▶ _What the exercise asks_
Gather every line of the rows below that contains the string "stopTrillSpan", treating uppercase and lowercase as different.

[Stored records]
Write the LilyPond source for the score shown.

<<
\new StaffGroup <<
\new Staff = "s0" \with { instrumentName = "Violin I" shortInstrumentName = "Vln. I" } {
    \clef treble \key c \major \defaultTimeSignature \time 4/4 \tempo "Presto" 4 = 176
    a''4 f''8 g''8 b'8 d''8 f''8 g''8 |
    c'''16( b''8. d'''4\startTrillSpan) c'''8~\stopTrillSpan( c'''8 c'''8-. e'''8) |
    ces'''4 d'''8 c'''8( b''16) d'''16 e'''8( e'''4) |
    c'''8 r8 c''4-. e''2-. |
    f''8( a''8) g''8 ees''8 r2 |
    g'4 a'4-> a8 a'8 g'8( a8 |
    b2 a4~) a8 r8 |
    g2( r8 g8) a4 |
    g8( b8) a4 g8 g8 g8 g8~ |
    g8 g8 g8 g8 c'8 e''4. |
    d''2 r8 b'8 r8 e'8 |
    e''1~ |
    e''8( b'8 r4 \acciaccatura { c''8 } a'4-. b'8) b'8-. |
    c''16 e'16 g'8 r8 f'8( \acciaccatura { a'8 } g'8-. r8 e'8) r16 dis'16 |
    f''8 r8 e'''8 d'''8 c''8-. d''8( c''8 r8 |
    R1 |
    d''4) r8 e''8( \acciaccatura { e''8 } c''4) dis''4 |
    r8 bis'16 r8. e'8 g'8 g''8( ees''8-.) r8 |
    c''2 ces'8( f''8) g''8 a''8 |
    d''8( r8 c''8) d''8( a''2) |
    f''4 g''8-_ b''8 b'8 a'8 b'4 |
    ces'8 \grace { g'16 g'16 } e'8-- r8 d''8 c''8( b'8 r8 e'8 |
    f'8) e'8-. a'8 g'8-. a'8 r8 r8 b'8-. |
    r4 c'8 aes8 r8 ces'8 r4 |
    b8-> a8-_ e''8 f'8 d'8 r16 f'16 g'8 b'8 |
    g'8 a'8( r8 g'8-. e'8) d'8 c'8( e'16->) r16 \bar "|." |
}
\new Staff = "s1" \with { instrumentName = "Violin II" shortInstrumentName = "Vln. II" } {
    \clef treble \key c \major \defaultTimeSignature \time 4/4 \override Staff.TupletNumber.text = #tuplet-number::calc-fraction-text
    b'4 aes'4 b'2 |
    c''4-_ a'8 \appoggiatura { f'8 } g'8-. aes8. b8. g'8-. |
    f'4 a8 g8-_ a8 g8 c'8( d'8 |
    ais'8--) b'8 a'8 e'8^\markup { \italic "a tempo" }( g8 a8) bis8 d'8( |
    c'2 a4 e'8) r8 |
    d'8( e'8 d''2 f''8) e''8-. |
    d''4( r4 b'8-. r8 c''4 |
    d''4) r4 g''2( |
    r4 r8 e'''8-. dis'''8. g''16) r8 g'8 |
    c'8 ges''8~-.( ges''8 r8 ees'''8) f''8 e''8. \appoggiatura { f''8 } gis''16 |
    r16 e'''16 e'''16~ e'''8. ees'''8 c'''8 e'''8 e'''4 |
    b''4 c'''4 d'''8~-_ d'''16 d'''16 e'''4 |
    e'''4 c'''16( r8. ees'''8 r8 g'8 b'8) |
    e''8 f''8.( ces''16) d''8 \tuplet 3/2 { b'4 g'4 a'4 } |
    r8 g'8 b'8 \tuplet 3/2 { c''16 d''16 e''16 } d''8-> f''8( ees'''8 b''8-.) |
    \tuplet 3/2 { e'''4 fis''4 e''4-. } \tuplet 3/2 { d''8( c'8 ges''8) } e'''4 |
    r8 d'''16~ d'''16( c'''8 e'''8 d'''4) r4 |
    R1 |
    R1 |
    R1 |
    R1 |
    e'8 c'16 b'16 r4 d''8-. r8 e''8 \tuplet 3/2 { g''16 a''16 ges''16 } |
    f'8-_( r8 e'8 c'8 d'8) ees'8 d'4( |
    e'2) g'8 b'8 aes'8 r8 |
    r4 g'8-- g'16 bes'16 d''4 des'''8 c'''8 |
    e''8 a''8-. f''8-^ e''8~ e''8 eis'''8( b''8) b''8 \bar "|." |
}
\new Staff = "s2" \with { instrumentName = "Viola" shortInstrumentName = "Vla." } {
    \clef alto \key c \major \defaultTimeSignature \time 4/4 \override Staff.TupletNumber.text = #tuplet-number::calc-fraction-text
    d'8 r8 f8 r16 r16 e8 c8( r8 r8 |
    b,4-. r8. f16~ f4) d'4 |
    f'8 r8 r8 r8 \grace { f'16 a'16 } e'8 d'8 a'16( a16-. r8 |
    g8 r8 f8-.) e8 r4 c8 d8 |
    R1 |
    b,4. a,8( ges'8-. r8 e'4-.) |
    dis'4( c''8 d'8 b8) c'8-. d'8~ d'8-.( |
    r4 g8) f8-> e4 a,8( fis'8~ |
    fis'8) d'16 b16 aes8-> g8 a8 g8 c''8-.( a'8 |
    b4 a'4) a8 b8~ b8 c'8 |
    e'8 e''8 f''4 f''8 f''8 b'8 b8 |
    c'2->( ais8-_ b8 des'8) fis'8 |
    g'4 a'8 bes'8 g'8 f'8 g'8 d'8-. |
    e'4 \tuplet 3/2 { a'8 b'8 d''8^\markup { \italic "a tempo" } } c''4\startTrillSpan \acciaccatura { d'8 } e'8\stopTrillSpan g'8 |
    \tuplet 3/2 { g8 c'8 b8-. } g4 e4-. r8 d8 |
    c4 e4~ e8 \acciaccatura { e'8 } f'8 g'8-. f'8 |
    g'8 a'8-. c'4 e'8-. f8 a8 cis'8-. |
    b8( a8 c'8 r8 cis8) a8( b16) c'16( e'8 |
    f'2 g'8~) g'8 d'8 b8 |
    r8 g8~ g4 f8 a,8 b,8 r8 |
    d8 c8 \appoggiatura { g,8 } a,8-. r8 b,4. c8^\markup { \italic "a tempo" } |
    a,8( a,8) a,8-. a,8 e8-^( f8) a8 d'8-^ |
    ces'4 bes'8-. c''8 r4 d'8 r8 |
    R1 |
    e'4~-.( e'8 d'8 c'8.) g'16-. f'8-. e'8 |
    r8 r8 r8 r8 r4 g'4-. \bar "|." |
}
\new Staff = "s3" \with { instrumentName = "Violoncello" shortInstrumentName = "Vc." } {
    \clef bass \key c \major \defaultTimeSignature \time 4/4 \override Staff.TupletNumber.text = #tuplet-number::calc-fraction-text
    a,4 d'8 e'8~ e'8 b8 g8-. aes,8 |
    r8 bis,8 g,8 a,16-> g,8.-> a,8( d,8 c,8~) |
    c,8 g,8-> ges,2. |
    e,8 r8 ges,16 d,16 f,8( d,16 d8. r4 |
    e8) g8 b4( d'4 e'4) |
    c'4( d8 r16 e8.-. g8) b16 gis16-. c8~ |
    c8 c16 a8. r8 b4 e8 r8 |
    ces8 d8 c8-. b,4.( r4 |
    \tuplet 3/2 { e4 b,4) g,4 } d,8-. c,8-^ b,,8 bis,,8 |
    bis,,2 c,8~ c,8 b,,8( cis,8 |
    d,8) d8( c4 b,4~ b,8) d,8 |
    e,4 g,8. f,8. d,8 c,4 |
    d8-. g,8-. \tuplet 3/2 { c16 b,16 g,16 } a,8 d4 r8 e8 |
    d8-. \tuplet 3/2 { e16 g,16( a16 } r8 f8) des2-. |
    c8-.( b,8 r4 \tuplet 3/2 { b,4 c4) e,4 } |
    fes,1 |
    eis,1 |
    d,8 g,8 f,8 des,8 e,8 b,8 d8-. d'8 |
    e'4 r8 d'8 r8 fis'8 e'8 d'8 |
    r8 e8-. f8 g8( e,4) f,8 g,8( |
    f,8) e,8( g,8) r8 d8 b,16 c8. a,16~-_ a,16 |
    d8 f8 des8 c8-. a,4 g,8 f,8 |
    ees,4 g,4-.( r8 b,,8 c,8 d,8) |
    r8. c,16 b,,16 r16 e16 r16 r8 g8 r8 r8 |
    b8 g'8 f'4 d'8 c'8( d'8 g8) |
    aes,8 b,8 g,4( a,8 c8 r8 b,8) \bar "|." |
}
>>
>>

▶ _Full answer_
    c'''16( b''8. d'''4\startTrillSpan) c'''8~\stopTrillSpan( c'''8 c'''8-. e'''8) |
    e'4 \tuplet 3/2 { a'8 b'8 d''8^\markup { \italic "a tempo" } } c''4\startTrillSpan \acciaccatura { d'8 } e'8\stopTrillSpan g'8 |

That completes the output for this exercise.